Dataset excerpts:
- - -
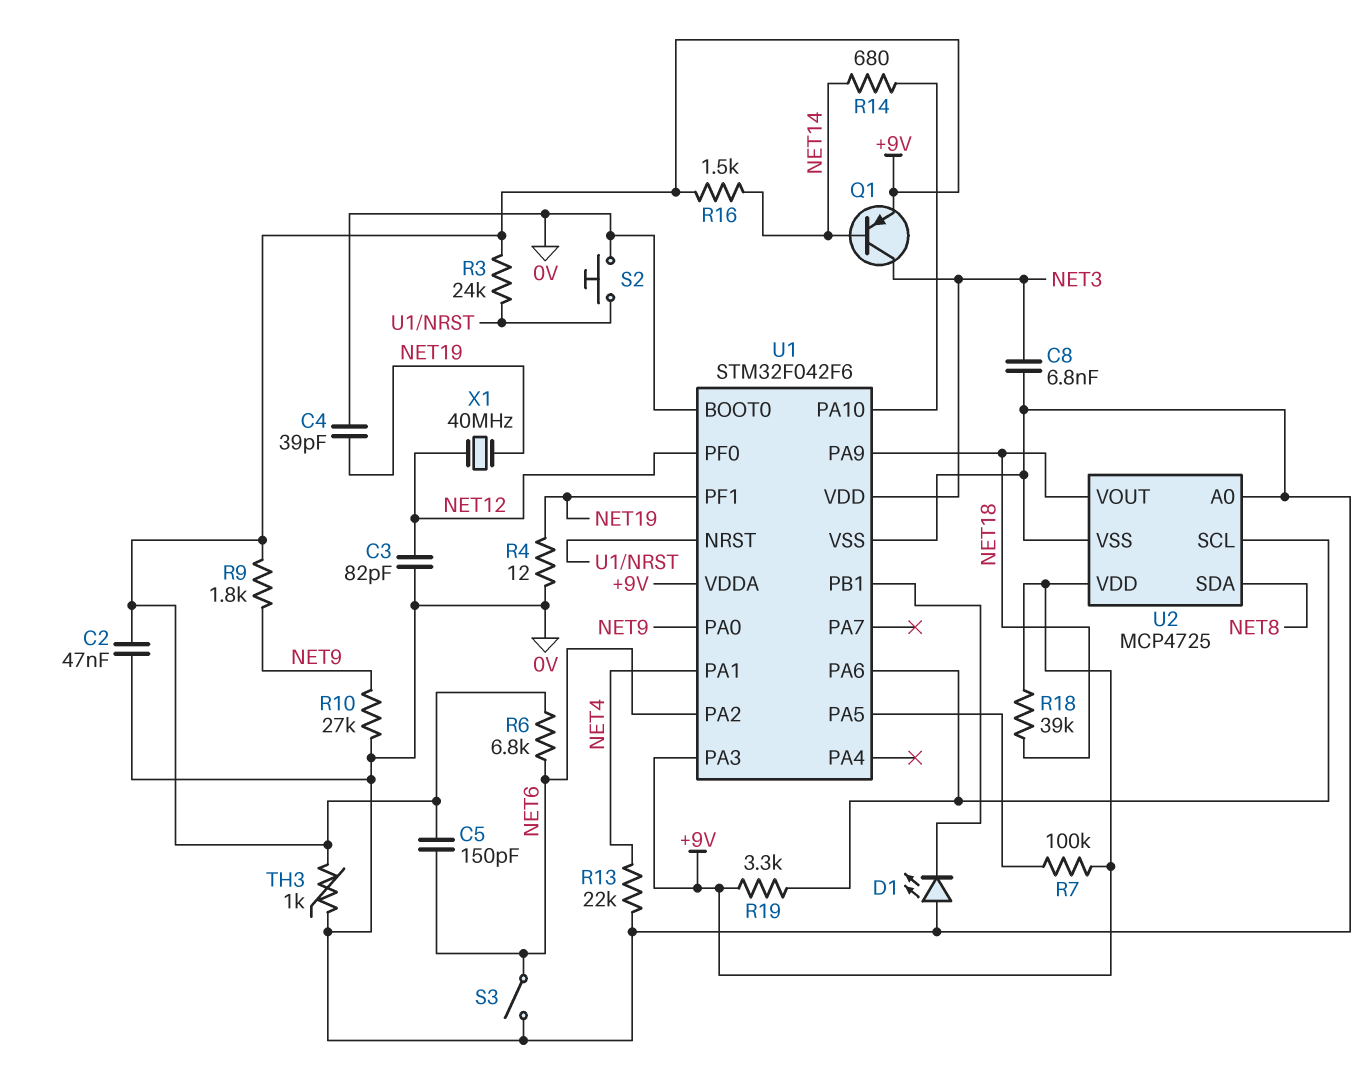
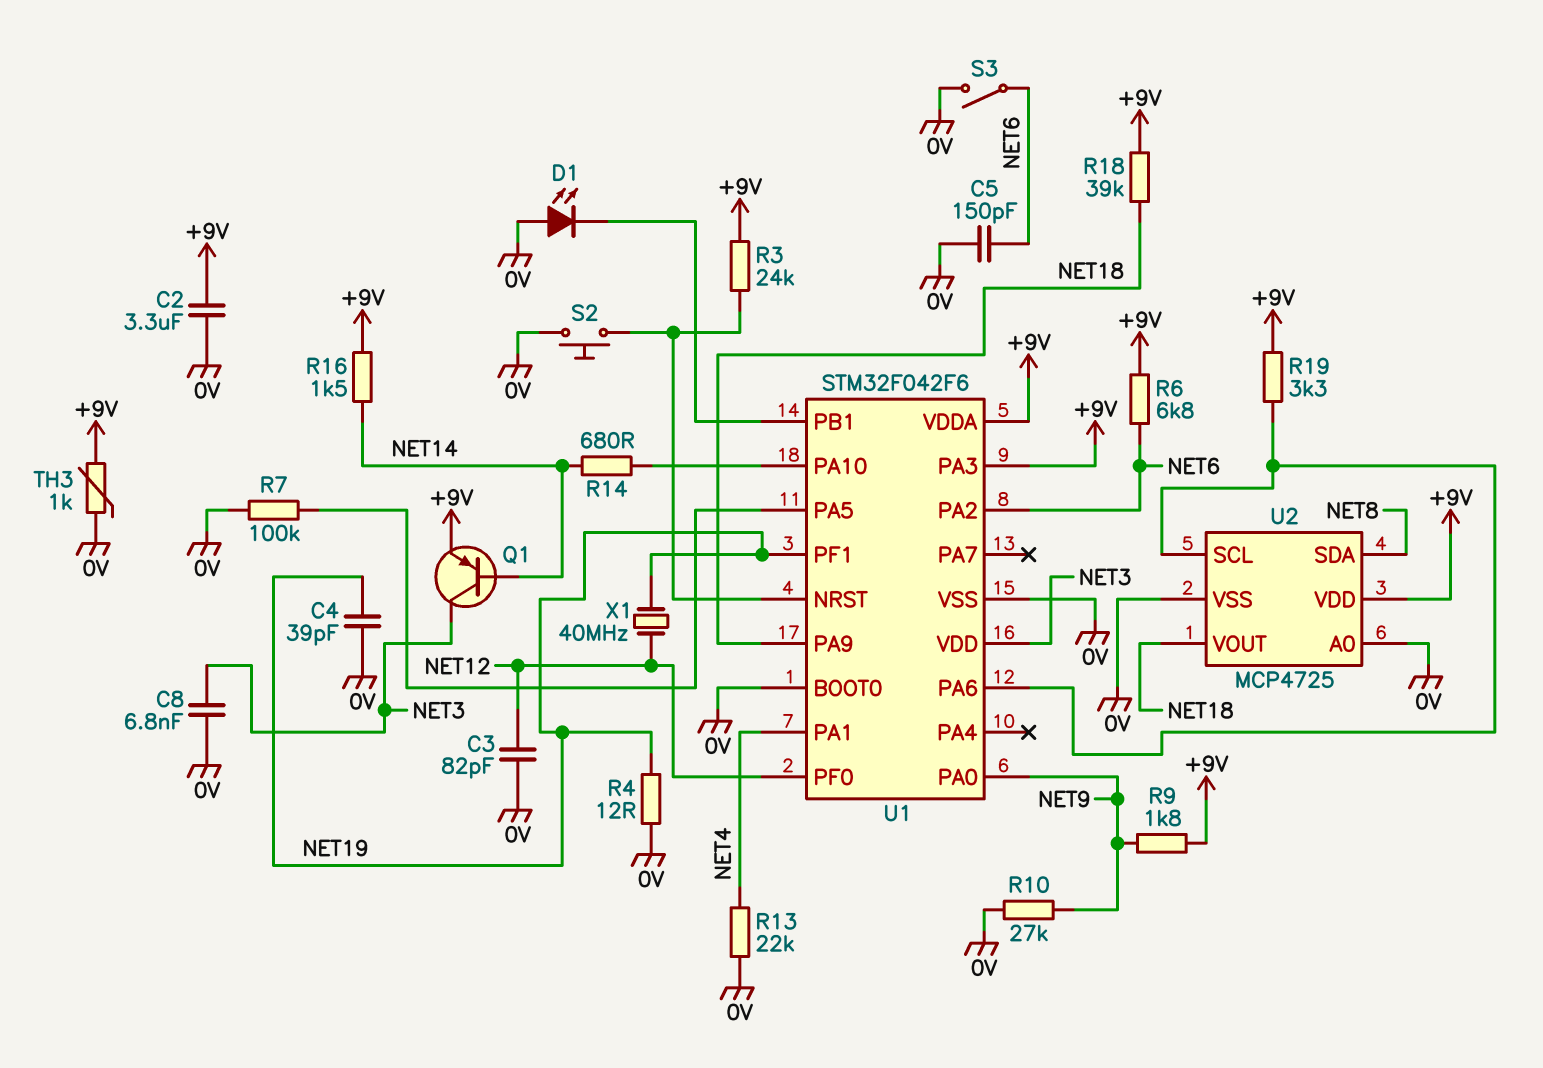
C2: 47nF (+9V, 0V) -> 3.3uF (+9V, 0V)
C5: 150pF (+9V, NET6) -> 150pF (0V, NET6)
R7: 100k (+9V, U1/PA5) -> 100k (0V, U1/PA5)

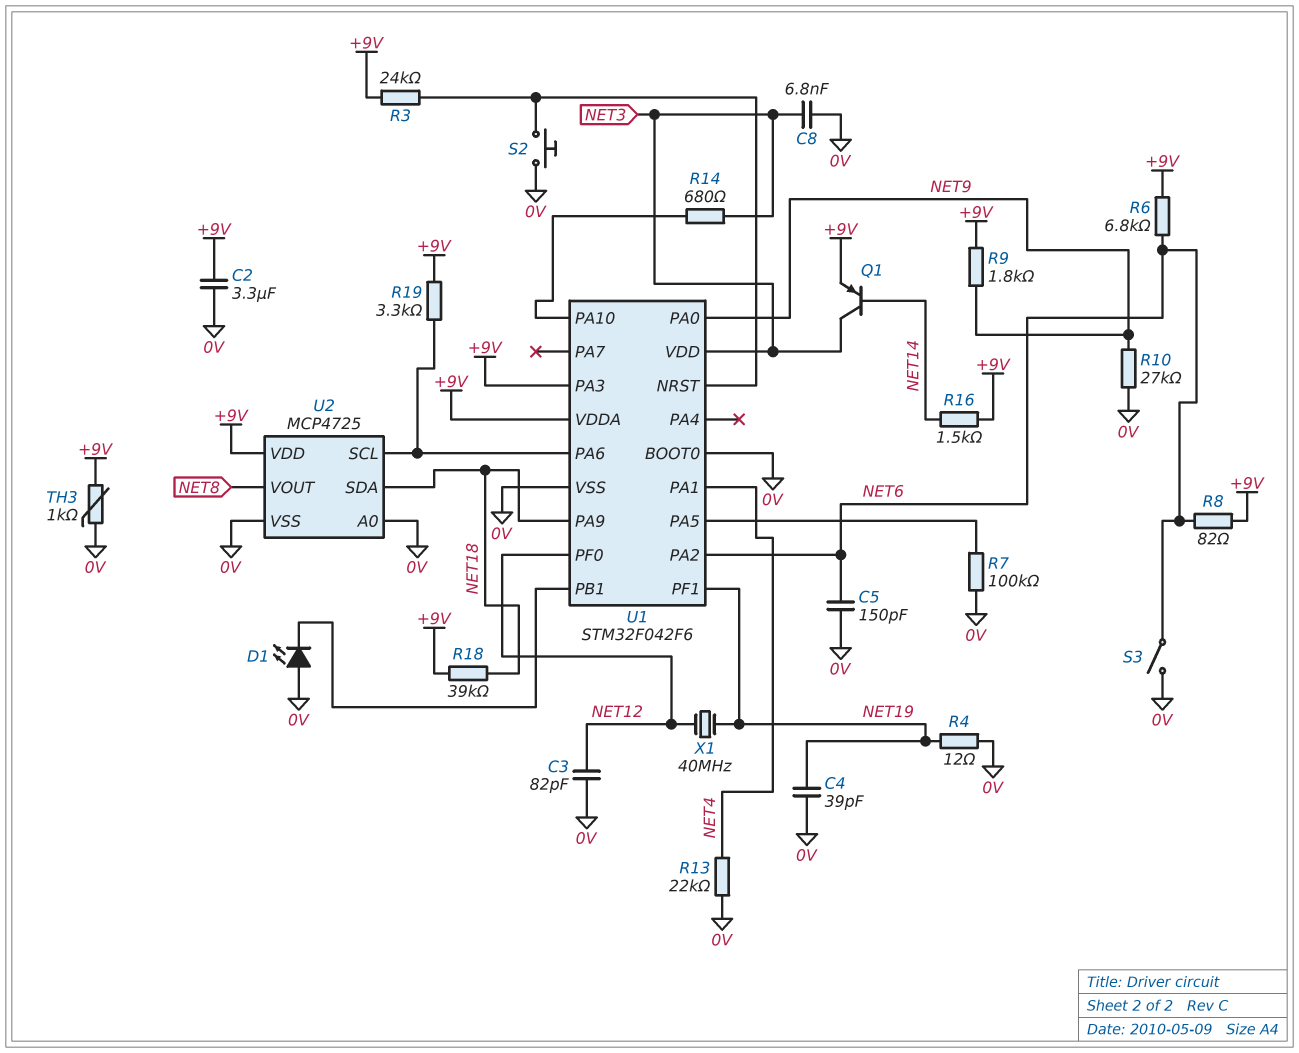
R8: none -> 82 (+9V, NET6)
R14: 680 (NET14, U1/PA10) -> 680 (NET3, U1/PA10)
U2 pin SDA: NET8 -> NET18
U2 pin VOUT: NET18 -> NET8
- - -
» TASK INSTRUCTIONS
Exclude every picture, then return precisely the lines that run from the line containing "C5: 150pF (+9V, NET6) -> 150pF (0V, NET6)" through the end of the entries above.

» EXERCISE RESULT
C5: 150pF (+9V, NET6) -> 150pF (0V, NET6)
R7: 100k (+9V, U1/PA5) -> 100k (0V, U1/PA5)

R8: none -> 82 (+9V, NET6)
R14: 680 (NET14, U1/PA10) -> 680 (NET3, U1/PA10)
U2 pin SDA: NET8 -> NET18
U2 pin VOUT: NET18 -> NET8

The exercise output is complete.